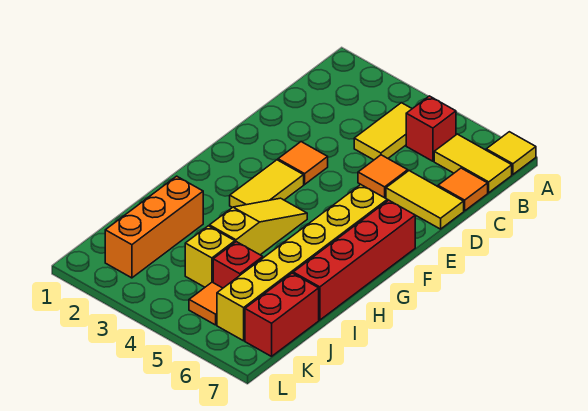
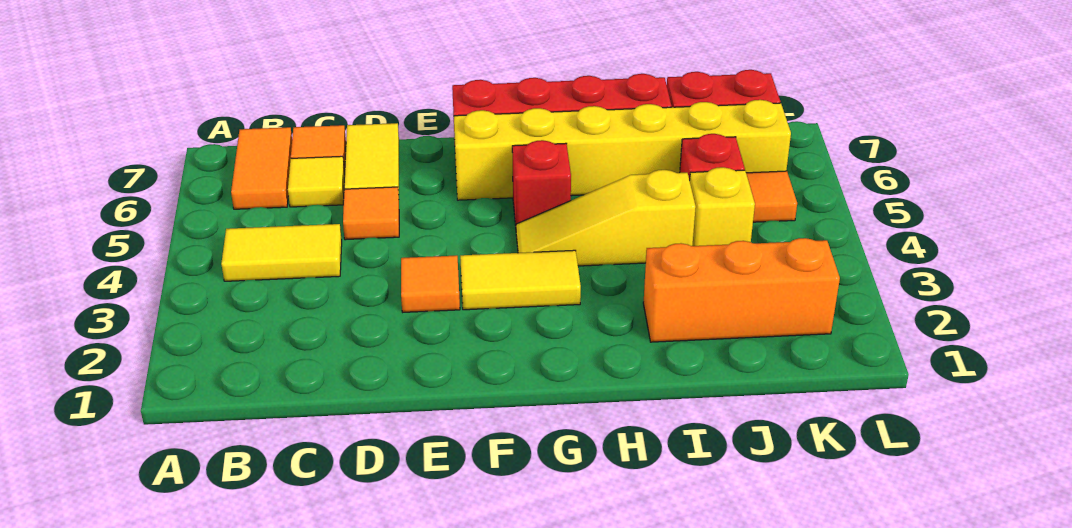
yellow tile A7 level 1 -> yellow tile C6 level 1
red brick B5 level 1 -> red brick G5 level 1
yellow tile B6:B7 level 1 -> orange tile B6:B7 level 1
============
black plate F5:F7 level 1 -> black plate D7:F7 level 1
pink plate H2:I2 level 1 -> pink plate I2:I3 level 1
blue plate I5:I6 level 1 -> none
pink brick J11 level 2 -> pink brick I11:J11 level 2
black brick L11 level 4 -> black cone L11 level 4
============
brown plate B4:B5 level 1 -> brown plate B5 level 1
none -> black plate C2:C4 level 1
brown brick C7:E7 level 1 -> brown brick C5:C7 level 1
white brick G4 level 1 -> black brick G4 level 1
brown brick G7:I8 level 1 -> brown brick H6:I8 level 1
============
■ Instructions to follow ■
Only the lines above starting at the one containing "pink brick J11" and ending at the one containing "black brick L11", both included, are to be returned, exactly as they read.

■ Response ■
pink brick J11 level 2 -> pink brick I11:J11 level 2
black brick L11 level 4 -> black cone L11 level 4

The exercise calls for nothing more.